Stored dataset items:
##########

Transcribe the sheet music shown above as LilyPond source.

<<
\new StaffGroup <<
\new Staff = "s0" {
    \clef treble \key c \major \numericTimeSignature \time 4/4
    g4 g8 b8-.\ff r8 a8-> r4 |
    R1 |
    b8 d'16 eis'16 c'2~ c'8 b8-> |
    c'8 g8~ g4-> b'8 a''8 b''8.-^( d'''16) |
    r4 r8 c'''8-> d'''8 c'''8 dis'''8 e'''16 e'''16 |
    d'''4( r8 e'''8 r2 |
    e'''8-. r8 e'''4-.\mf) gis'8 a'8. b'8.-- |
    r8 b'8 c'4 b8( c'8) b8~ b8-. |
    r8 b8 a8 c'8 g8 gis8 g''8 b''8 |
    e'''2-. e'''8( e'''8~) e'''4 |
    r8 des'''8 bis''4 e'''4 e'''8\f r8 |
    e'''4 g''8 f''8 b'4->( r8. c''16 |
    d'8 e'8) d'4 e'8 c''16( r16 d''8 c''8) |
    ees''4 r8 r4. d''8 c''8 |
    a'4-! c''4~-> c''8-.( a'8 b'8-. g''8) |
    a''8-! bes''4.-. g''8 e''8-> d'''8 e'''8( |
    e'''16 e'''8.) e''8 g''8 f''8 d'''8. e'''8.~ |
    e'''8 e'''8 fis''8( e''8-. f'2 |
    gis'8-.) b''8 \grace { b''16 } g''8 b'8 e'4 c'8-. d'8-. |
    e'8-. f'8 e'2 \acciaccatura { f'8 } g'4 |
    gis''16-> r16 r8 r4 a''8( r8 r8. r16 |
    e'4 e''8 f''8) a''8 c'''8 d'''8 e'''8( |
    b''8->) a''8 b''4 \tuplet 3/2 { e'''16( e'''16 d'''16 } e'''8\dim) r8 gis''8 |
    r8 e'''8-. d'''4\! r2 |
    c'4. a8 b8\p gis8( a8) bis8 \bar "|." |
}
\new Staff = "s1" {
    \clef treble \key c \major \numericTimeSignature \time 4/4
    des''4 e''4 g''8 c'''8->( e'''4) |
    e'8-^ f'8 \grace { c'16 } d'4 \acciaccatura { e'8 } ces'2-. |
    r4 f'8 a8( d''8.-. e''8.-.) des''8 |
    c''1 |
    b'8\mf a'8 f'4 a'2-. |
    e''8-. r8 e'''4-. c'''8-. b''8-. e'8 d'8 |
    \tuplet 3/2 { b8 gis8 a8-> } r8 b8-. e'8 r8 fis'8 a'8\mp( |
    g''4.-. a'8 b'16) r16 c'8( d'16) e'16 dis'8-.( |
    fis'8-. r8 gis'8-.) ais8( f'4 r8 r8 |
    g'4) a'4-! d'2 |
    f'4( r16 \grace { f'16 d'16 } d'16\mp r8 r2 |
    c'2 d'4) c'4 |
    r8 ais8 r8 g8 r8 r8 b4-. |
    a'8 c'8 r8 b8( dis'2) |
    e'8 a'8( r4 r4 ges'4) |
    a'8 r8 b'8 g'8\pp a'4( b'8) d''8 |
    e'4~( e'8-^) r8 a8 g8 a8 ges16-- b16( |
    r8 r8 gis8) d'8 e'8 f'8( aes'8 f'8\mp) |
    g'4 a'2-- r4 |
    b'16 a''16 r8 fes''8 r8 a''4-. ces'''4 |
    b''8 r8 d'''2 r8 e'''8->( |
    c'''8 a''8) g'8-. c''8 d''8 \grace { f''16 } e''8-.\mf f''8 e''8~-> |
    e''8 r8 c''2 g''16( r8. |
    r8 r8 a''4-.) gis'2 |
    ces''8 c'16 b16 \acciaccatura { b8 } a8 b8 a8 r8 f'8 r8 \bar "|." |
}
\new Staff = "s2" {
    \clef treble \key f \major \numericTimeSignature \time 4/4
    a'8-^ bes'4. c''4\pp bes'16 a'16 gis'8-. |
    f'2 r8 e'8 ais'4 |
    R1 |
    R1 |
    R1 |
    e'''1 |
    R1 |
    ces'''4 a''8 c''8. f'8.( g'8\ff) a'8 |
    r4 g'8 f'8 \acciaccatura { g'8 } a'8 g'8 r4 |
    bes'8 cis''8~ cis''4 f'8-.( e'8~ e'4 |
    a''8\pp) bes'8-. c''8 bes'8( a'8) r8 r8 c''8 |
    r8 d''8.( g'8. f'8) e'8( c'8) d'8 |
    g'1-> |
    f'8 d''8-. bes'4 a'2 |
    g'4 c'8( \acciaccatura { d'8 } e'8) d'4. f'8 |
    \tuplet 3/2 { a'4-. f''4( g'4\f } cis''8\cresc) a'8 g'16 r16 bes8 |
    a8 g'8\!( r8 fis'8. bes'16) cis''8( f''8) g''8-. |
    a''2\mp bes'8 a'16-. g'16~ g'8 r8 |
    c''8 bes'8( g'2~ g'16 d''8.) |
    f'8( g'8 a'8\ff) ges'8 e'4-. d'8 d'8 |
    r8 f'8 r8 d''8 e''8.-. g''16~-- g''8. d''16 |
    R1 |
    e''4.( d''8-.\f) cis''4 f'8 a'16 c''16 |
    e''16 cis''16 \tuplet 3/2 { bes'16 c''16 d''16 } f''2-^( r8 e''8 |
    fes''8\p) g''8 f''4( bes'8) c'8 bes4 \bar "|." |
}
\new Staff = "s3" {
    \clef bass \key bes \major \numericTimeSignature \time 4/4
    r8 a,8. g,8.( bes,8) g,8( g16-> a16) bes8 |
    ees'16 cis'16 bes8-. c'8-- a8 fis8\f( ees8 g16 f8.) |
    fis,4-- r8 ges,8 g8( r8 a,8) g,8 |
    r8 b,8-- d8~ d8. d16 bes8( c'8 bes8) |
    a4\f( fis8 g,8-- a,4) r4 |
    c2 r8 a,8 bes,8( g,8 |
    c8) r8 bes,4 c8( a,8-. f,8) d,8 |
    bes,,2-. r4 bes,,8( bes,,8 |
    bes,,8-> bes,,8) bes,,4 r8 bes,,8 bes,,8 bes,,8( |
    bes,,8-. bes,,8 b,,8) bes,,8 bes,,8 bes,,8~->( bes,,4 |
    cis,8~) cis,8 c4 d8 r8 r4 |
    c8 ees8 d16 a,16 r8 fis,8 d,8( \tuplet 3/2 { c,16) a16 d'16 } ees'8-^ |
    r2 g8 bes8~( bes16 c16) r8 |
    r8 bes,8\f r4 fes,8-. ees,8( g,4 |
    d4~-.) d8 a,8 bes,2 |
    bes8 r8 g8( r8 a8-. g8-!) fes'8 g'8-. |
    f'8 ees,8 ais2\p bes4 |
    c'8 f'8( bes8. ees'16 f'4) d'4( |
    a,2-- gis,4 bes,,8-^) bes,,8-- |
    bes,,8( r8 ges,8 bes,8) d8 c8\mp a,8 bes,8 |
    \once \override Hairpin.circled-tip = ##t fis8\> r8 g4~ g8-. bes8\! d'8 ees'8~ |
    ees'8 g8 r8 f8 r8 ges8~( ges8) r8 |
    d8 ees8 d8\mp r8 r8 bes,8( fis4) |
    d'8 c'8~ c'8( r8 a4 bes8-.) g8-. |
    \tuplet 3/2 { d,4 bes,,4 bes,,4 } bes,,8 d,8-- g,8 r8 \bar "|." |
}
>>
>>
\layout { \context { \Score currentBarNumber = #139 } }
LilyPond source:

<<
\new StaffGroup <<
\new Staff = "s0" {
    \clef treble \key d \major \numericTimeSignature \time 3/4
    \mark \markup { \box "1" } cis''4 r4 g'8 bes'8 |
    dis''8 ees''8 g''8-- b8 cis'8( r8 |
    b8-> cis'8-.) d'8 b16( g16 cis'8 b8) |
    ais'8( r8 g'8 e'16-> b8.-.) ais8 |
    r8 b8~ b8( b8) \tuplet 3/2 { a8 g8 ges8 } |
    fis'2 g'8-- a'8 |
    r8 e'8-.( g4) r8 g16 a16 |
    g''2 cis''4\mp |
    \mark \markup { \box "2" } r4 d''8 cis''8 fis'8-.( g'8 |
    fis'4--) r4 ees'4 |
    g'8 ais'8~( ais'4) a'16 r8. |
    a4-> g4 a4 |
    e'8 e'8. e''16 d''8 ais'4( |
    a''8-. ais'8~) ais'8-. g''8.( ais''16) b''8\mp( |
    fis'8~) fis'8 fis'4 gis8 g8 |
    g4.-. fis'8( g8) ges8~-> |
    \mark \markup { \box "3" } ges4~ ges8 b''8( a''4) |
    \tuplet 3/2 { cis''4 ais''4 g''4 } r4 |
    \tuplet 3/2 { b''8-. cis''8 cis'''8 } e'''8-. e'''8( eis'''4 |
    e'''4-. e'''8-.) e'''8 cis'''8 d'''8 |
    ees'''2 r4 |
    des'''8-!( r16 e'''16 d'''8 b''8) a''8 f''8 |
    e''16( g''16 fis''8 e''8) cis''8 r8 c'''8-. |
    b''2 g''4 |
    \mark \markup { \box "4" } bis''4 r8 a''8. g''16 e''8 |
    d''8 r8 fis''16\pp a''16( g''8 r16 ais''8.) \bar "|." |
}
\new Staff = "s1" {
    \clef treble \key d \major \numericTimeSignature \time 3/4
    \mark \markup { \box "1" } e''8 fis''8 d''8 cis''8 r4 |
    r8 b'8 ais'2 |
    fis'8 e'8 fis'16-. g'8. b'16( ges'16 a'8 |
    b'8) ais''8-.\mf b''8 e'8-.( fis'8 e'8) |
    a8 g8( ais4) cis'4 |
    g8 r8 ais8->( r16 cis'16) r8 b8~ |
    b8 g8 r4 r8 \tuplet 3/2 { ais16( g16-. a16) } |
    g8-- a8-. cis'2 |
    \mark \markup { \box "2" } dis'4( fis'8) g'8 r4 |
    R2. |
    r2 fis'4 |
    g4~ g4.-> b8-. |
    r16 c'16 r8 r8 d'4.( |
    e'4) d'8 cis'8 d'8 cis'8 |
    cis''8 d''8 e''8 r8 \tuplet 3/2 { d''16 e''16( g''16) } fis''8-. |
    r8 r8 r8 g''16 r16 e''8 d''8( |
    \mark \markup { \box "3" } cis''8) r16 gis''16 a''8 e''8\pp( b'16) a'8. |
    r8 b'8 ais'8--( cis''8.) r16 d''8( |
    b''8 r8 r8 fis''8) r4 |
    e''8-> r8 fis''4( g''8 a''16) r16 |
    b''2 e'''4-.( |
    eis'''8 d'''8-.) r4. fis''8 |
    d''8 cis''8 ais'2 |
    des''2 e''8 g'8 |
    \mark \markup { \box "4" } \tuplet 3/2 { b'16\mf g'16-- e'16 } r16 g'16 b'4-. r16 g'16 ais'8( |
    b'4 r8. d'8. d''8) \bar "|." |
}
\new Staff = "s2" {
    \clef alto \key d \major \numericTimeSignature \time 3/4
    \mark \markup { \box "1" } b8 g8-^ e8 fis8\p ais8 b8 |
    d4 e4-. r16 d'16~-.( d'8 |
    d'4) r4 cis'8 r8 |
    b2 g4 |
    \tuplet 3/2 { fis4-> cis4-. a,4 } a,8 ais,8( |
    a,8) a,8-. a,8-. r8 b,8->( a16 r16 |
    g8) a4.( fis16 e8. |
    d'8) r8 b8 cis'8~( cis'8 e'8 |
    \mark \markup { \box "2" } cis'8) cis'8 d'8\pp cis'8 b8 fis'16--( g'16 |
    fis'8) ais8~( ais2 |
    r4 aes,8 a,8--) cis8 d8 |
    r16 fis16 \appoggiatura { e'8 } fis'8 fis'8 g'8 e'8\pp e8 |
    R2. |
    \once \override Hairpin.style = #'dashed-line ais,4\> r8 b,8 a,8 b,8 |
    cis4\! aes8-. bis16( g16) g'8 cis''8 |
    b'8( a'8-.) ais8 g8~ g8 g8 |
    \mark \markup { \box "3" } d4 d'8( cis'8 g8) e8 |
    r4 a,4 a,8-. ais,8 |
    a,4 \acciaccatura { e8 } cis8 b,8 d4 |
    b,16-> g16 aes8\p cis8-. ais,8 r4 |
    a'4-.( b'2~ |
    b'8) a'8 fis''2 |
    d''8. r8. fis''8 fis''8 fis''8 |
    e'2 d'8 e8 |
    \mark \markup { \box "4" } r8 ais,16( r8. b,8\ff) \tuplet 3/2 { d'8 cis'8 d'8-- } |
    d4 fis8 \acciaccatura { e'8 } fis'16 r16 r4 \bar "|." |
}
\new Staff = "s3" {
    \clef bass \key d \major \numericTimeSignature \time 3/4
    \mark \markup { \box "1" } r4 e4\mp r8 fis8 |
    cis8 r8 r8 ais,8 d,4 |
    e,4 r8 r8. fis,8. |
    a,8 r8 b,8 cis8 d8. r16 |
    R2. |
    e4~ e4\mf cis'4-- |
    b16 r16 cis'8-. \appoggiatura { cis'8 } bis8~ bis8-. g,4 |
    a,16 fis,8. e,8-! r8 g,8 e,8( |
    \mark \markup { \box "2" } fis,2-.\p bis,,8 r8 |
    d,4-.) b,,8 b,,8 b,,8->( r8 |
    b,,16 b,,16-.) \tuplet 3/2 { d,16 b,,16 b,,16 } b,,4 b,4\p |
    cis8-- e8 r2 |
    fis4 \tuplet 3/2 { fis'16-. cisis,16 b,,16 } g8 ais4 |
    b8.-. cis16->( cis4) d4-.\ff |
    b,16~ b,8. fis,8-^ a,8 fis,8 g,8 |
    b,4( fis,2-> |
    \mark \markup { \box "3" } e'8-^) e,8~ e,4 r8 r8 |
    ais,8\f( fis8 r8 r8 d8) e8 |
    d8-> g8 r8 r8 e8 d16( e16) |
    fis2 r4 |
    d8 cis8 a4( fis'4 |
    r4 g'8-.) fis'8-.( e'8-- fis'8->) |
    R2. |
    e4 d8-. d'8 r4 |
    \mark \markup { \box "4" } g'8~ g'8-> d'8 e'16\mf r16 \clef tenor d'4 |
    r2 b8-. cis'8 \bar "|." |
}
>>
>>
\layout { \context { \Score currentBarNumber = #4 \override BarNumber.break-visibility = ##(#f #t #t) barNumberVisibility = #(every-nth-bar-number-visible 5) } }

##########

Exercise description:
Locate each line above that contains the string "context", and copy every such line in full.

Exercise result:
\layout { \context { \Score currentBarNumber = #139 } }
\layout { \context { \Score currentBarNumber = #4 \override BarNumber.break-visibility = ##(#f #t #t) barNumberVisibility = #(every-nth-bar-number-visible 5) } }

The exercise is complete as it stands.